_INFORMATION SUPPLIED_

══════════════════════════════

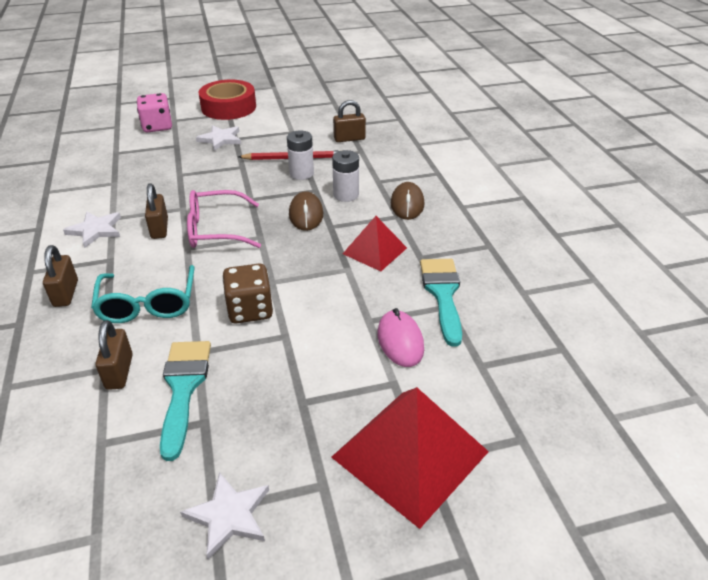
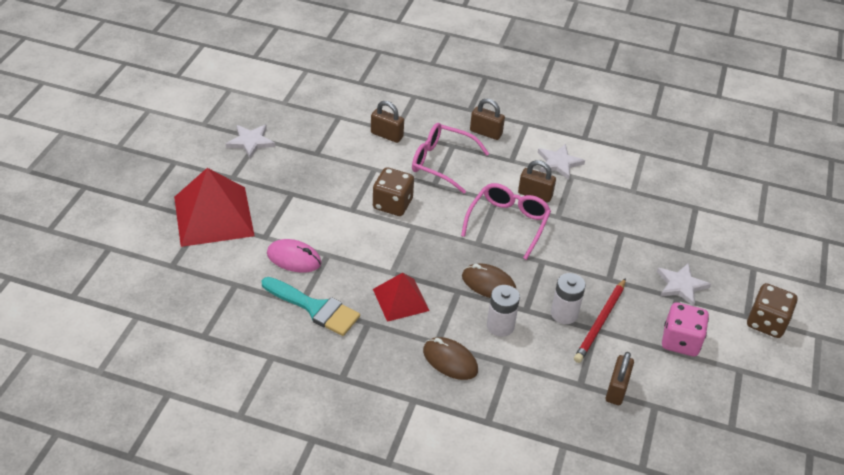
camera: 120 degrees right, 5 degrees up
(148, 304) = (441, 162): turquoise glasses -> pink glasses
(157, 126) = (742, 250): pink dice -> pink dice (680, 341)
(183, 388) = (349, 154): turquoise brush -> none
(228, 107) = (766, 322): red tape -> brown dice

══════════════════════════════

_WHAT THE TASK ASKS_
For the string "dice", return every line of the data where it appears.

_PROBLEM SOLUTION_
(157, 126) = (742, 250): pink dice -> pink dice (680, 341)
(228, 107) = (766, 322): red tape -> brown dice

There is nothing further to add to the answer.